# [What is needed]
Copy out every line in the entries below that includes "orange".

# [Data supplied]
..........

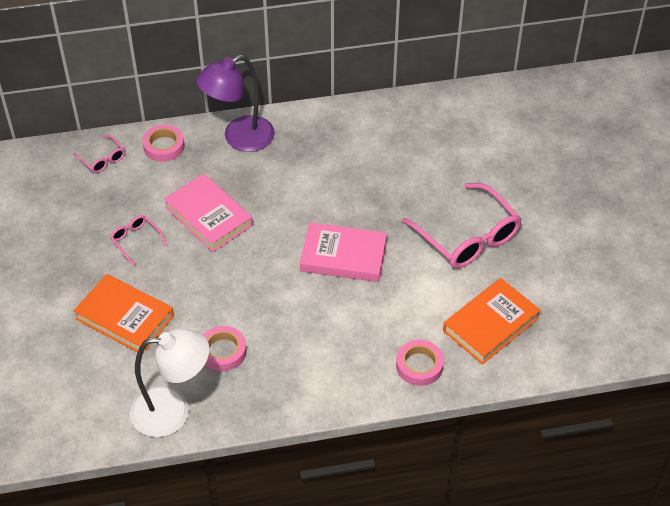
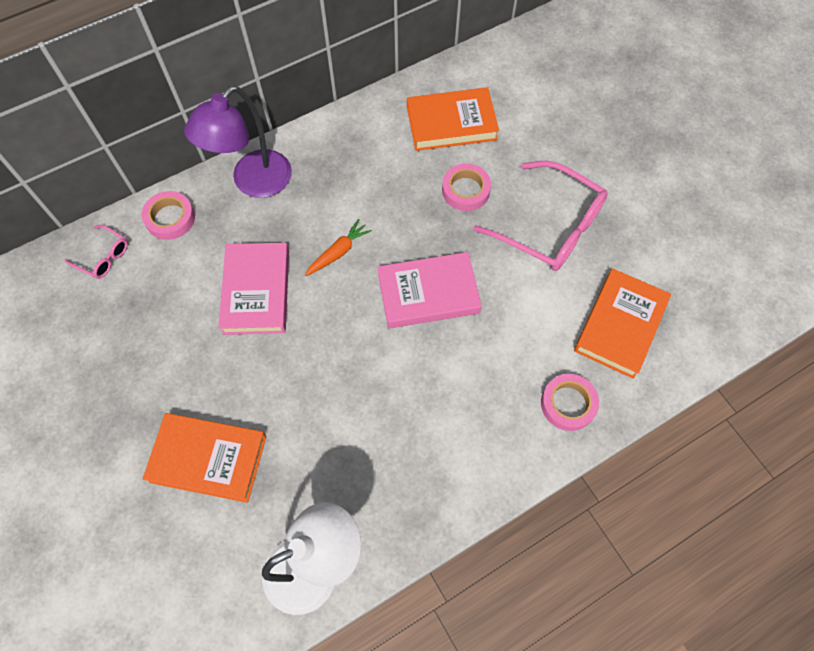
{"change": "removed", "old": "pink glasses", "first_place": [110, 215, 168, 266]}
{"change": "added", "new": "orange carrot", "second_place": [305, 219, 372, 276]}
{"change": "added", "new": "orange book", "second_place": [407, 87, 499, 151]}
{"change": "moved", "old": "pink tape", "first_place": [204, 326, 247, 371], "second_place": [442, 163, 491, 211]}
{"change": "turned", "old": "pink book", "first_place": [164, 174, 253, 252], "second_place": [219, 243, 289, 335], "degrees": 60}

..........

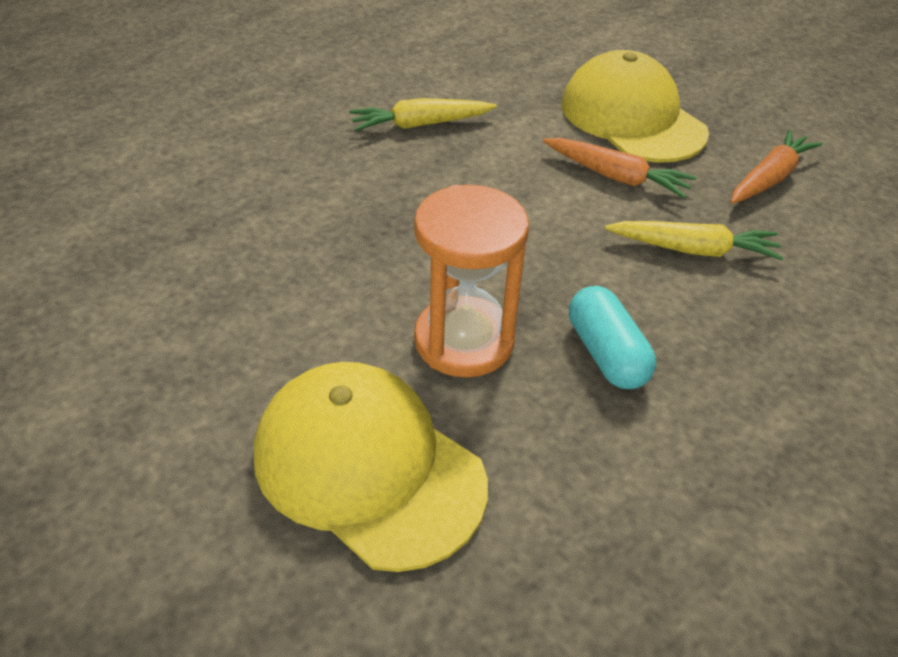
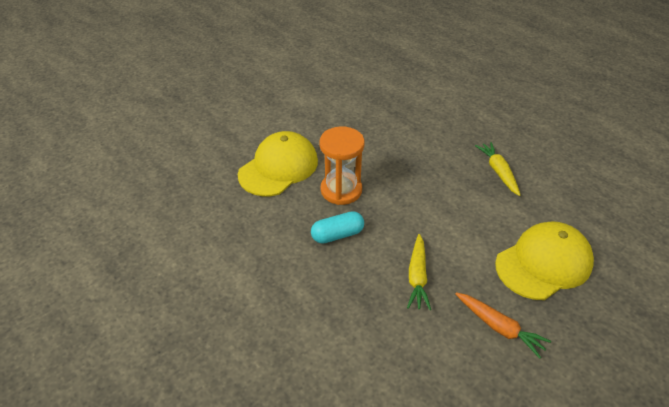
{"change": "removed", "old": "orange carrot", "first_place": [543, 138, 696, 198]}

..........

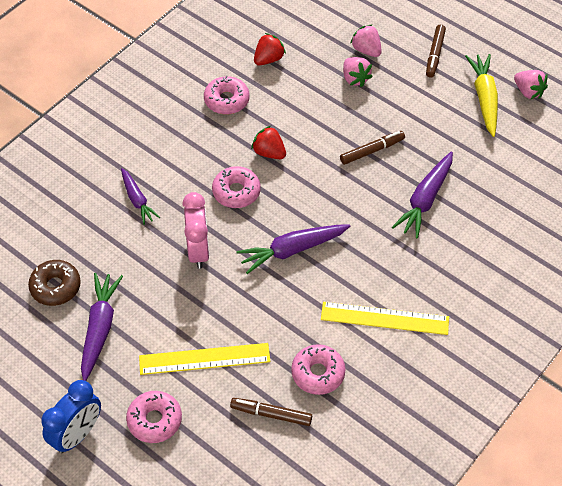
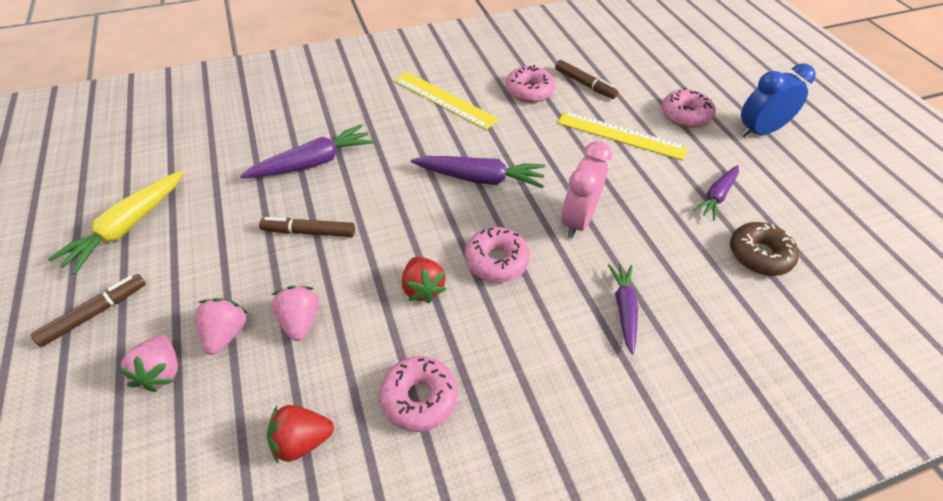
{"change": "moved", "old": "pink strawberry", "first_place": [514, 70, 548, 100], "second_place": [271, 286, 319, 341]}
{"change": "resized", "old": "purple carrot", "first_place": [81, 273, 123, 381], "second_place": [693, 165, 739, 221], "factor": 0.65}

..........

# [Written answer]
{"change": "added", "new": "orange carrot", "second_place": [305, 219, 372, 276]}
{"change": "added", "new": "orange book", "second_place": [407, 87, 499, 151]}
{"change": "removed", "old": "orange carrot", "first_place": [543, 138, 696, 198]}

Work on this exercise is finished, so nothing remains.